AIM OF THE TASK = Reproduce word for word, from the entries below, the line with "[236,536,293,604]", the line with "[578,294,625,391]", and every line between them, and nothing more.

DATA EXTRACTS =
########

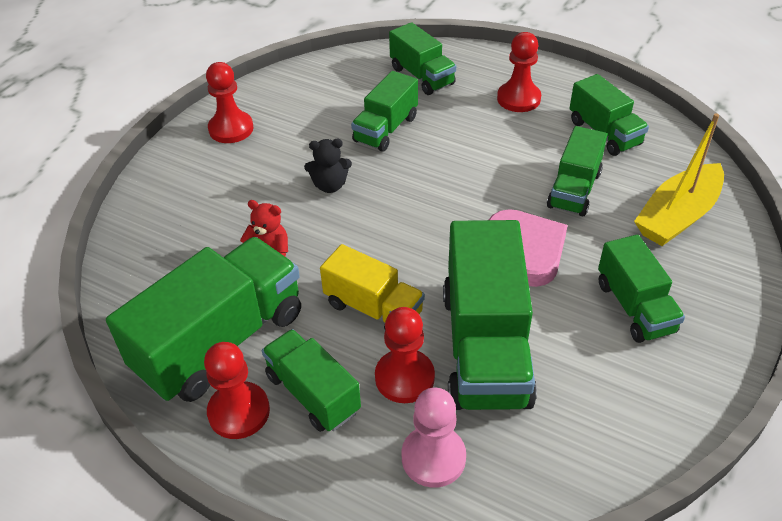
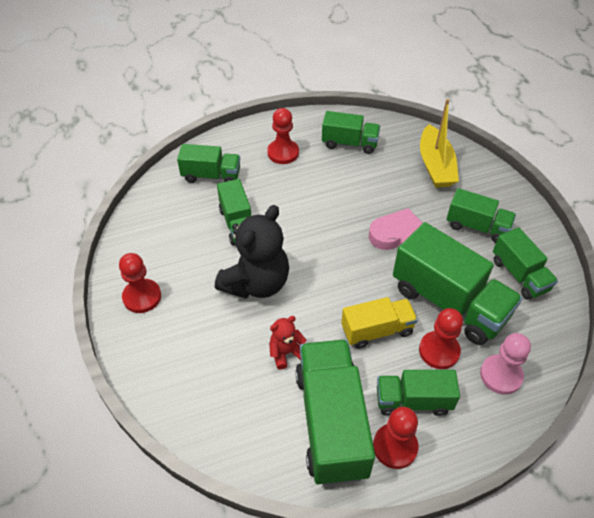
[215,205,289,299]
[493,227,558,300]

########

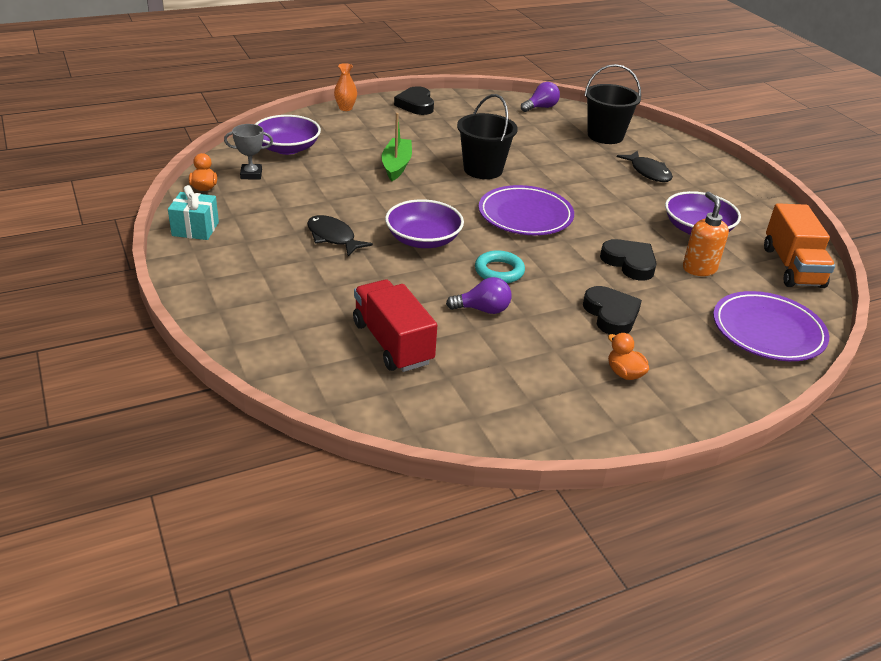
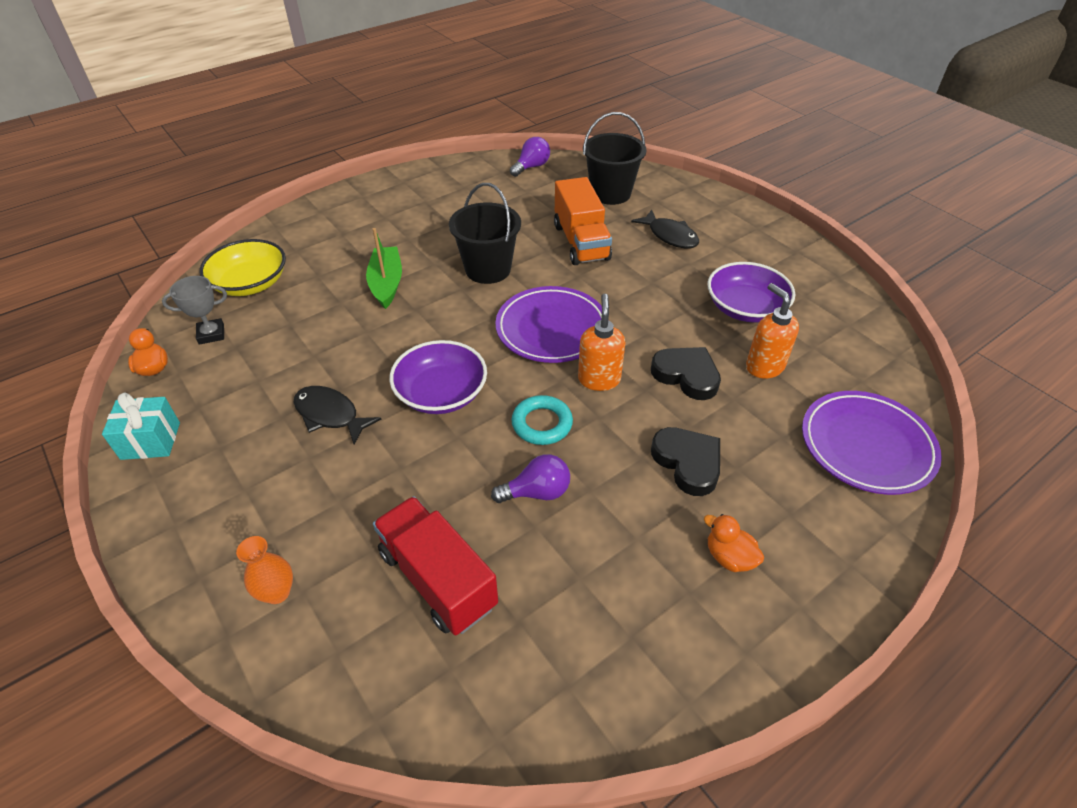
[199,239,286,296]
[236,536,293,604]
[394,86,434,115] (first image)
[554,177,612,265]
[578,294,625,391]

########

ANSWER TO THE EXERCISE =
[236,536,293,604]
[394,86,434,115] (first image)
[554,177,612,265]
[578,294,625,391]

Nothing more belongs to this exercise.